*PROBLEM REQUIREMENTS*: Word for word, write the lines below out again, with no pictures.

*SOURCE DATA*:
◇ ◇ ◇
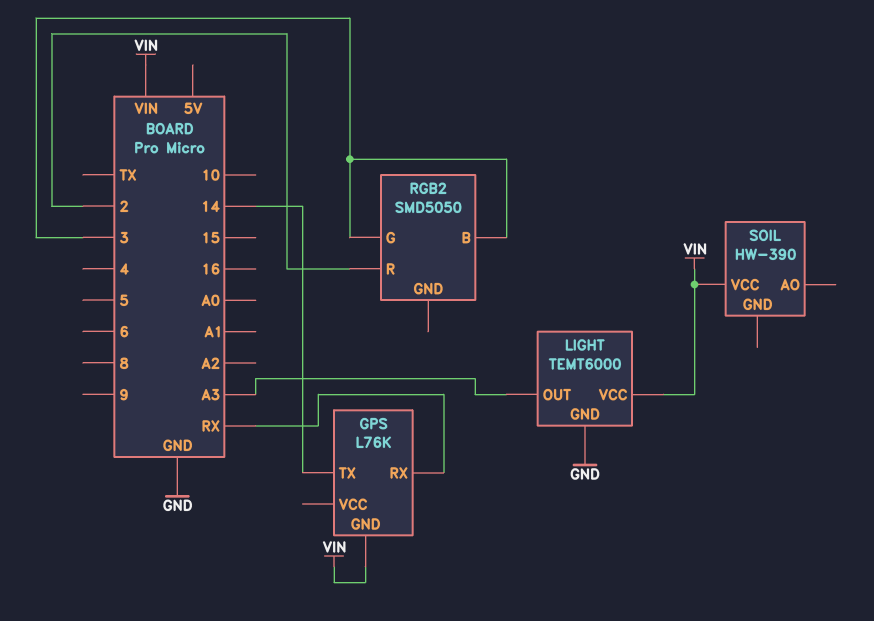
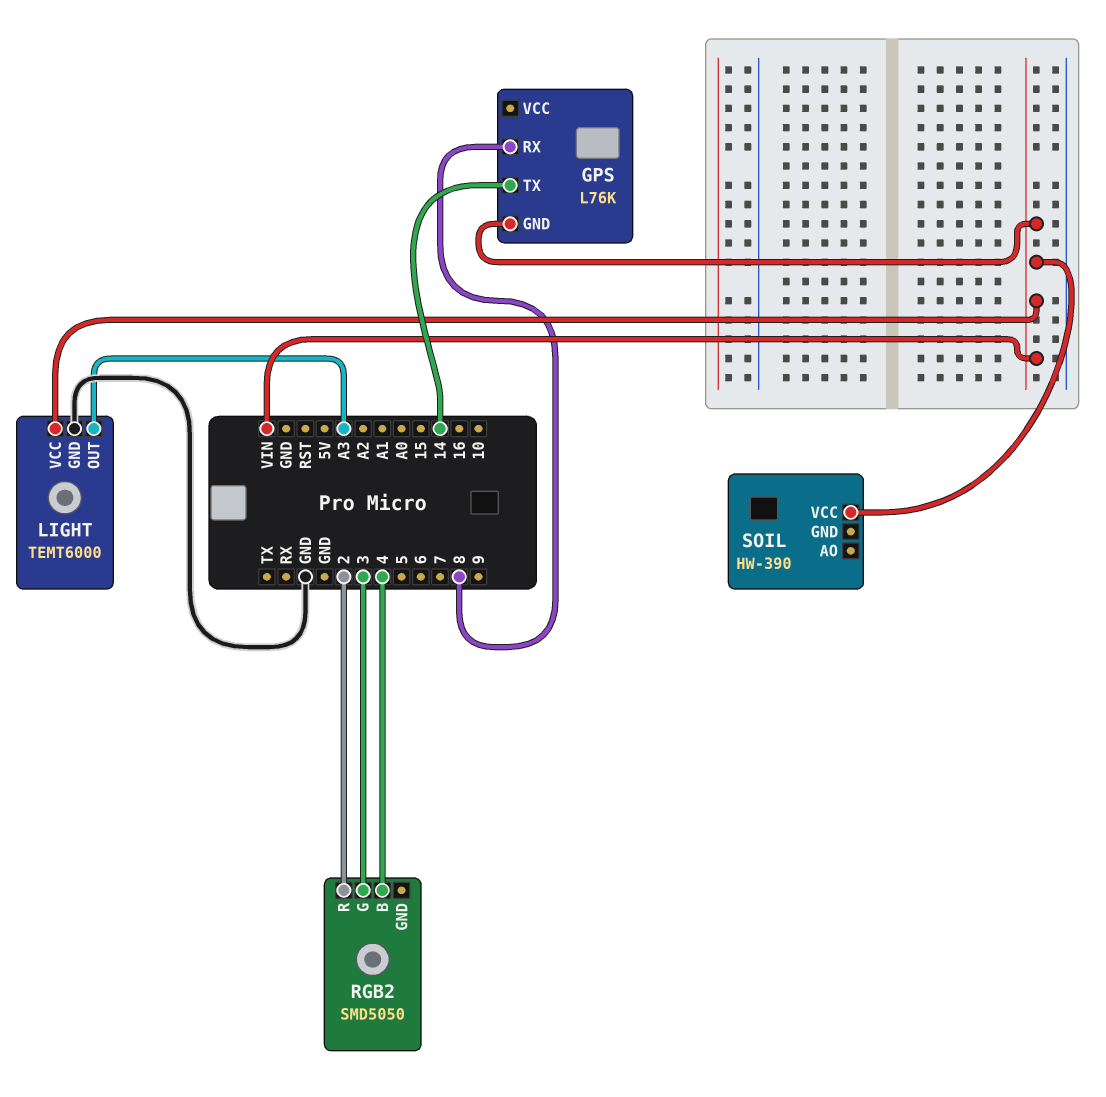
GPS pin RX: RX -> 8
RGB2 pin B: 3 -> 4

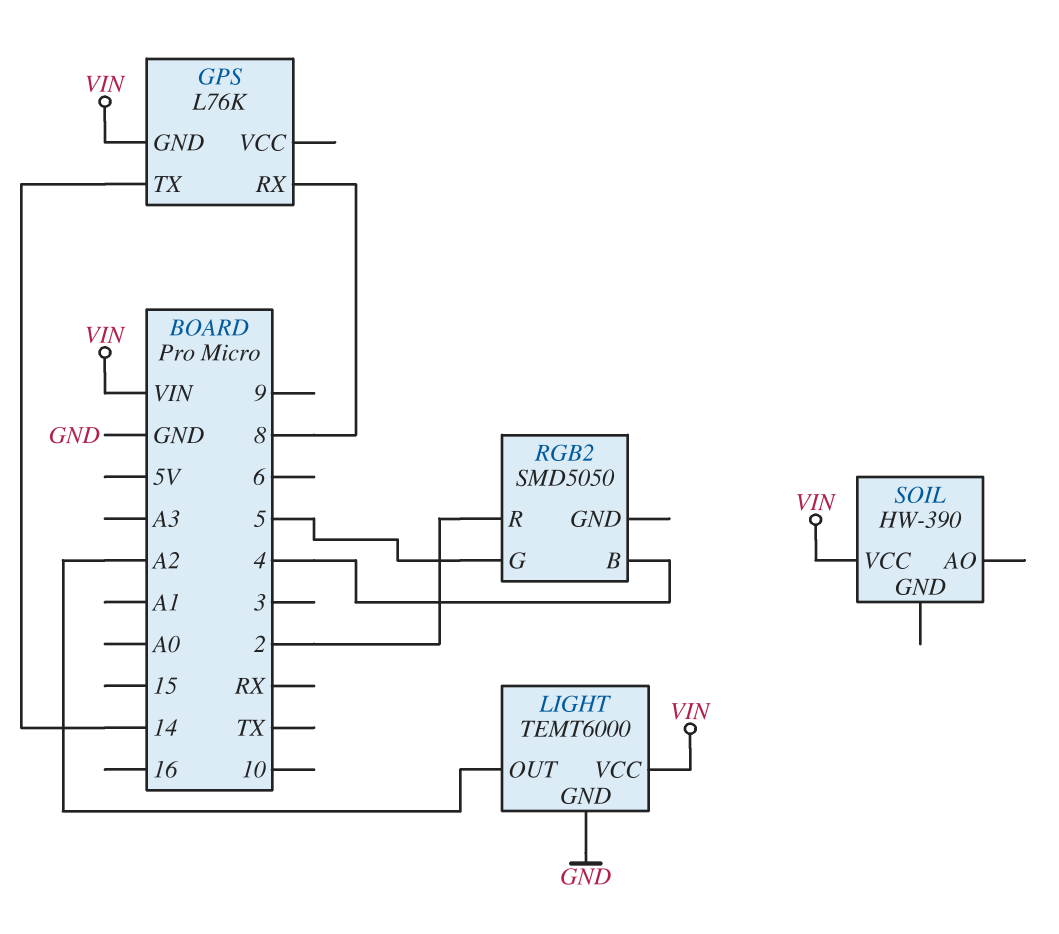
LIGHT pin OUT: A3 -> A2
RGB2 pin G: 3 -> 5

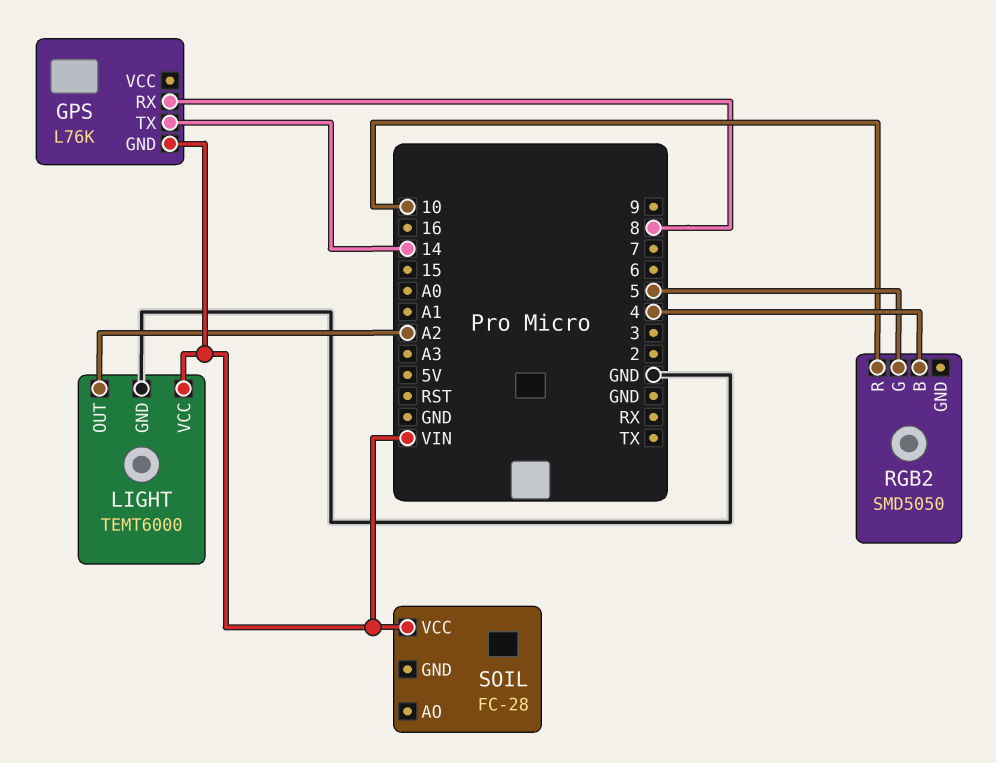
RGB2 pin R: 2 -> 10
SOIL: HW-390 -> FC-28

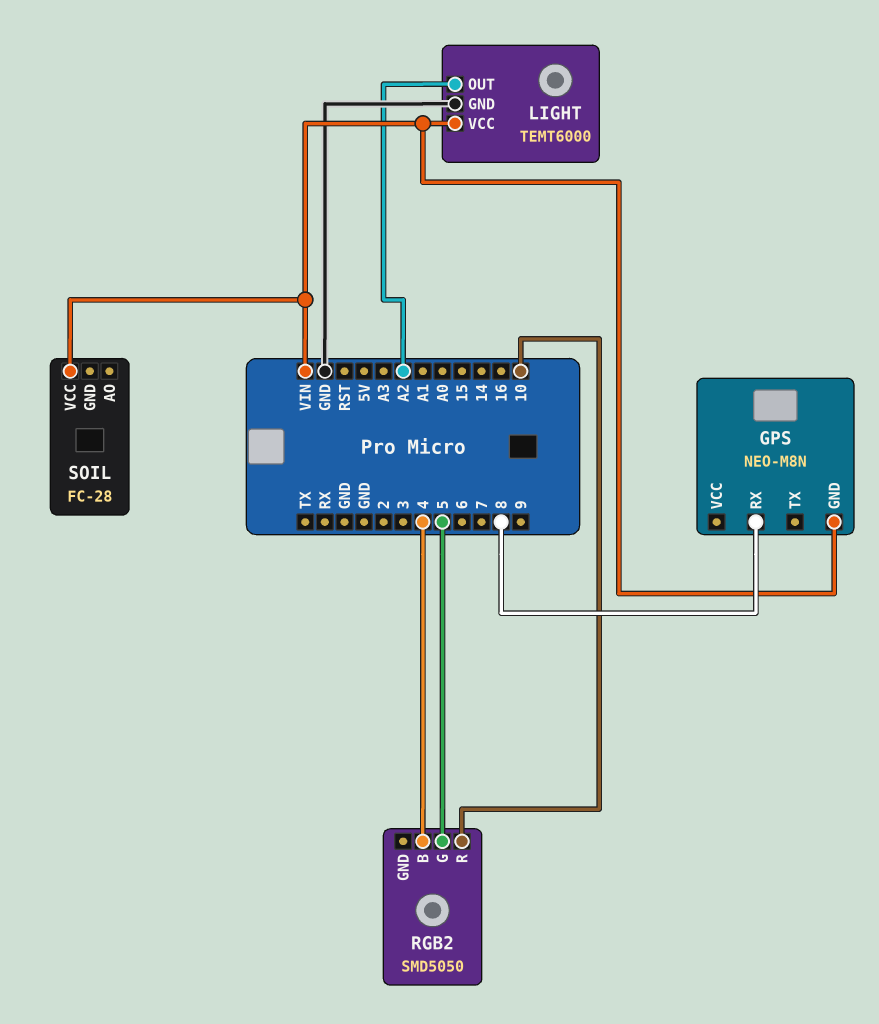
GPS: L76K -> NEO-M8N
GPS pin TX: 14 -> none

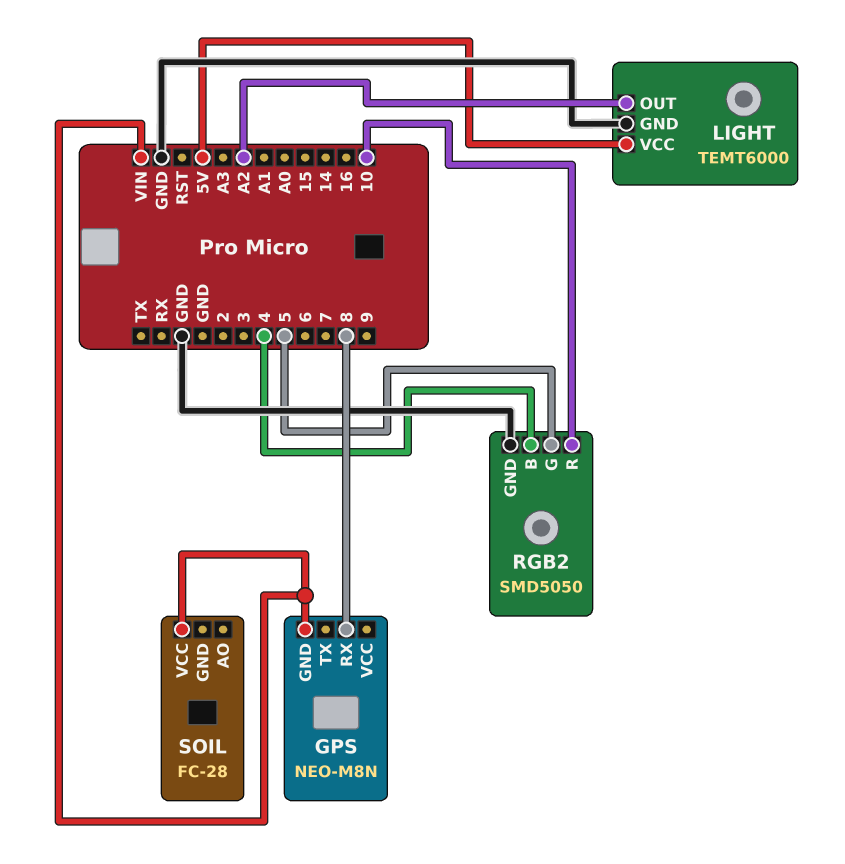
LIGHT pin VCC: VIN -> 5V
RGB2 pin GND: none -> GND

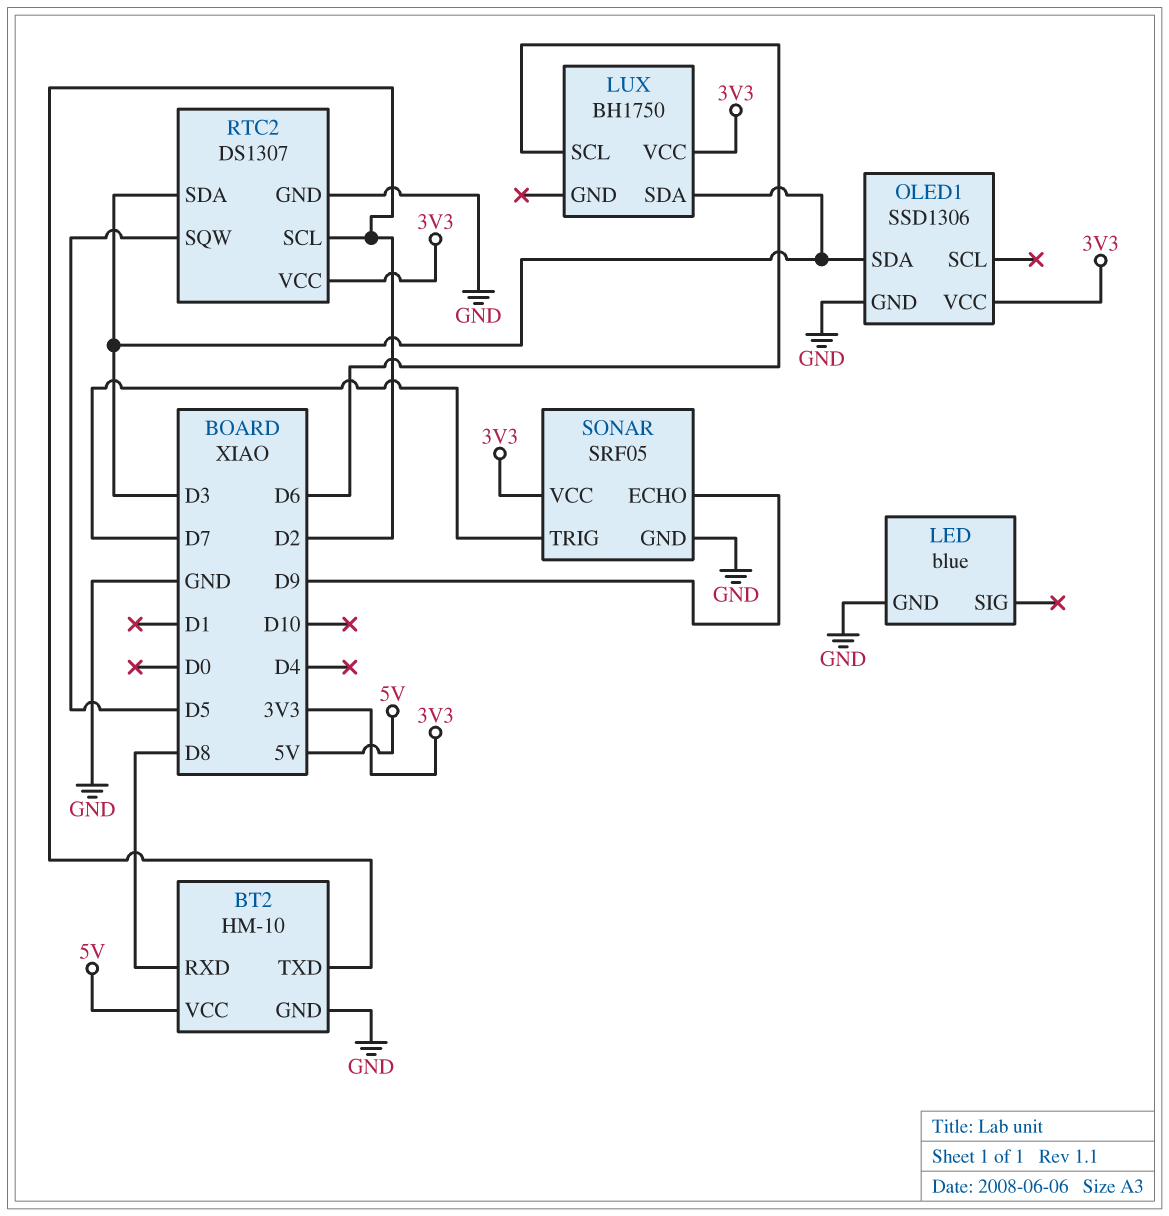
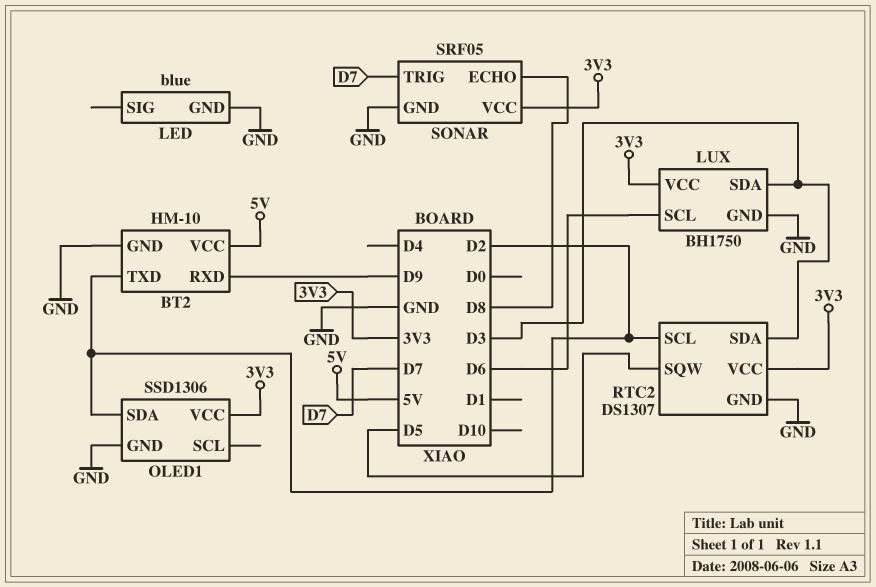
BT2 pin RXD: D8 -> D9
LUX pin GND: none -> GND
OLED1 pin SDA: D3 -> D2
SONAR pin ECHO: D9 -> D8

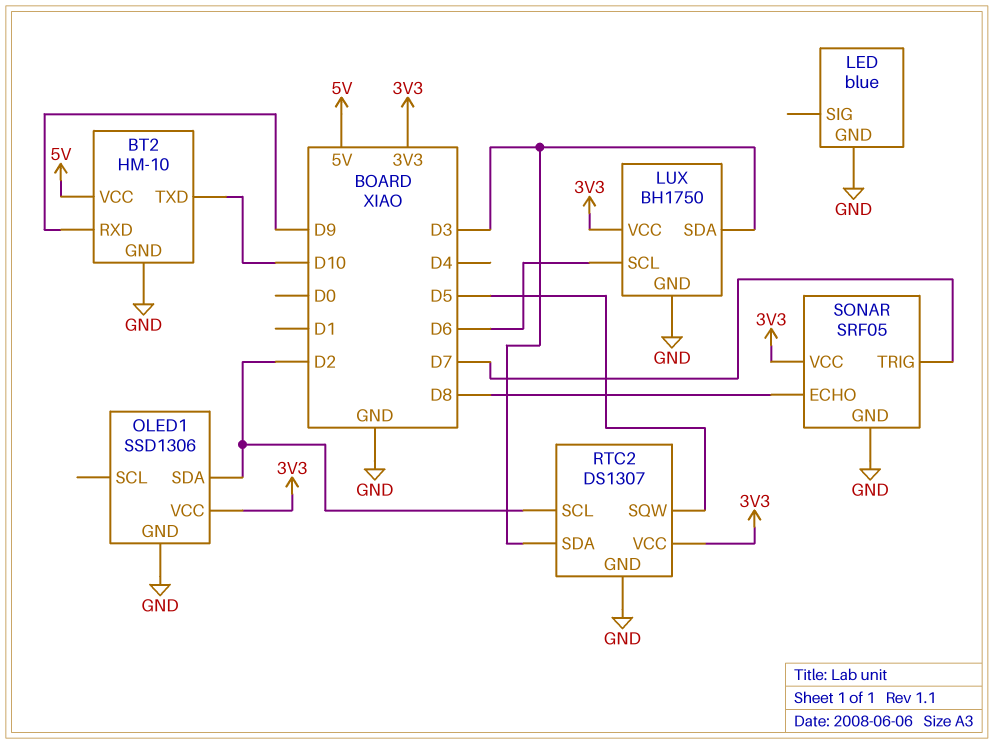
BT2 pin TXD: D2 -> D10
◇ ◇ ◇
*TASK ANSWER*:
GPS pin RX: RX -> 8
RGB2 pin B: 3 -> 4

LIGHT pin OUT: A3 -> A2
RGB2 pin G: 3 -> 5

RGB2 pin R: 2 -> 10
SOIL: HW-390 -> FC-28

GPS: L76K -> NEO-M8N
GPS pin TX: 14 -> none

LIGHT pin VCC: VIN -> 5V
RGB2 pin GND: none -> GND

BT2 pin RXD: D8 -> D9
LUX pin GND: none -> GND
OLED1 pin SDA: D3 -> D2
SONAR pin ECHO: D9 -> D8

BT2 pin TXD: D2 -> D10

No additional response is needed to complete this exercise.